**Task brief**
Write out every record below exactly as it appears, omitting the pictures.

Start of Data to process

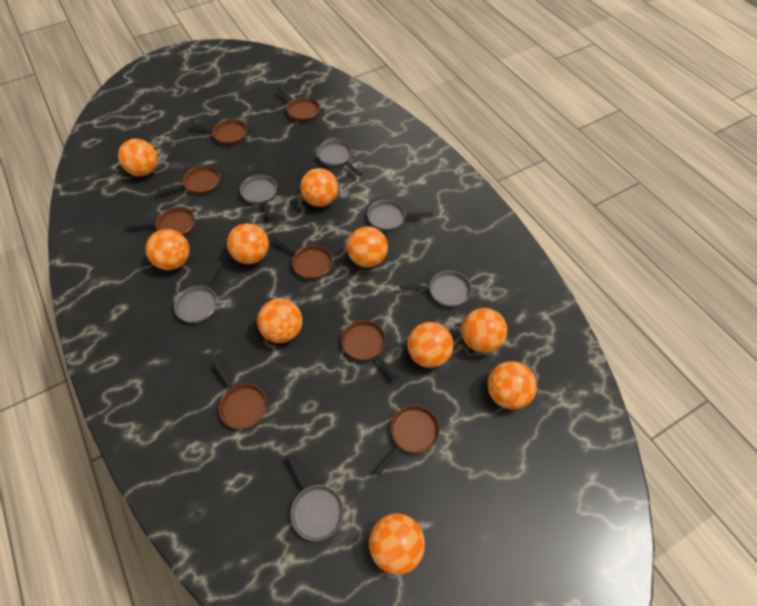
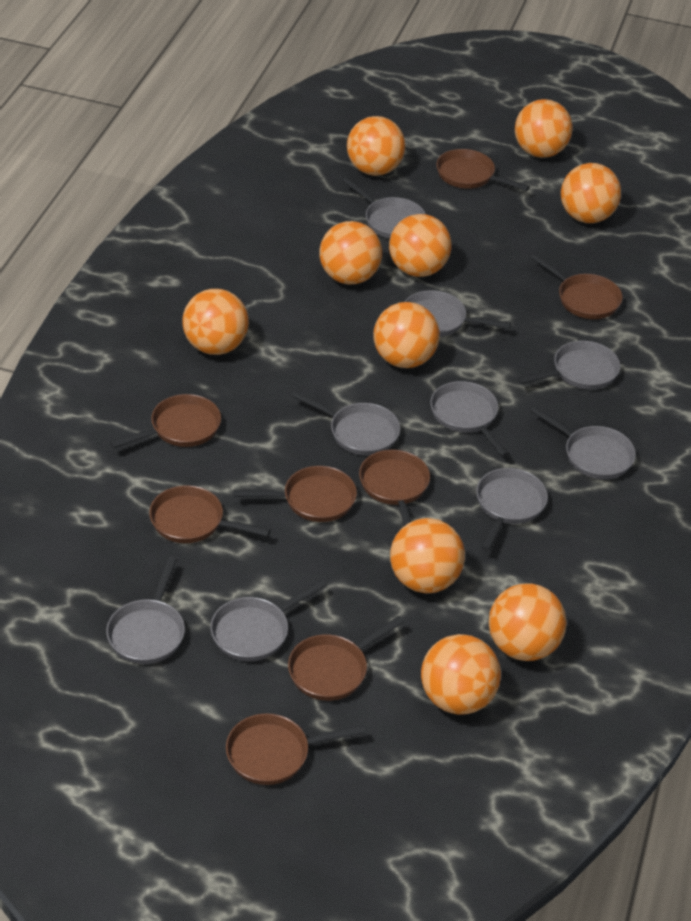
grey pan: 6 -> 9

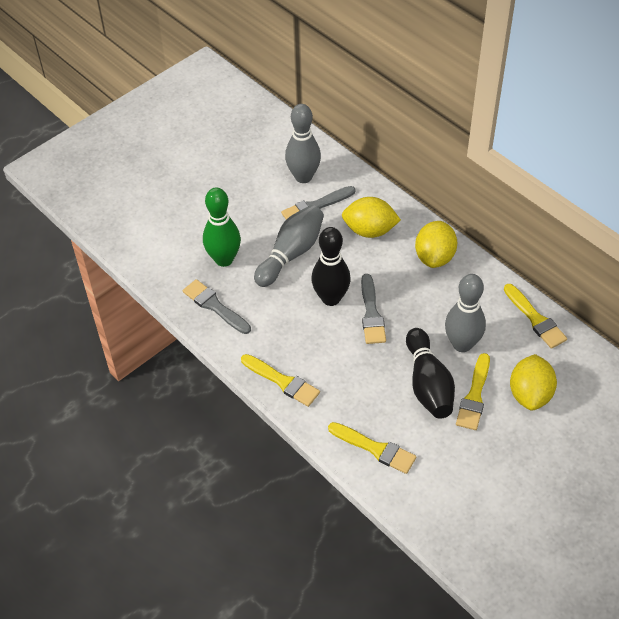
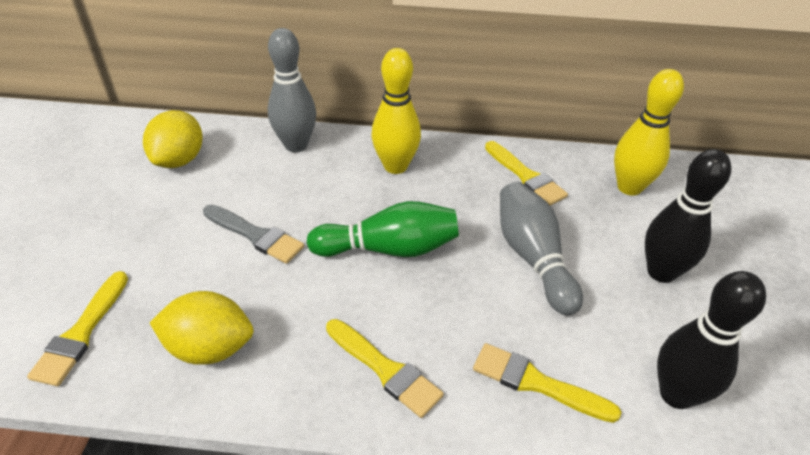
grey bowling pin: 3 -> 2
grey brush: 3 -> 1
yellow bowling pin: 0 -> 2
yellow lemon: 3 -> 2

End of Data to process

**Response for this exercise**
grey pan: 6 -> 9

grey bowling pin: 3 -> 2
grey brush: 3 -> 1
yellow bowling pin: 0 -> 2
yellow lemon: 3 -> 2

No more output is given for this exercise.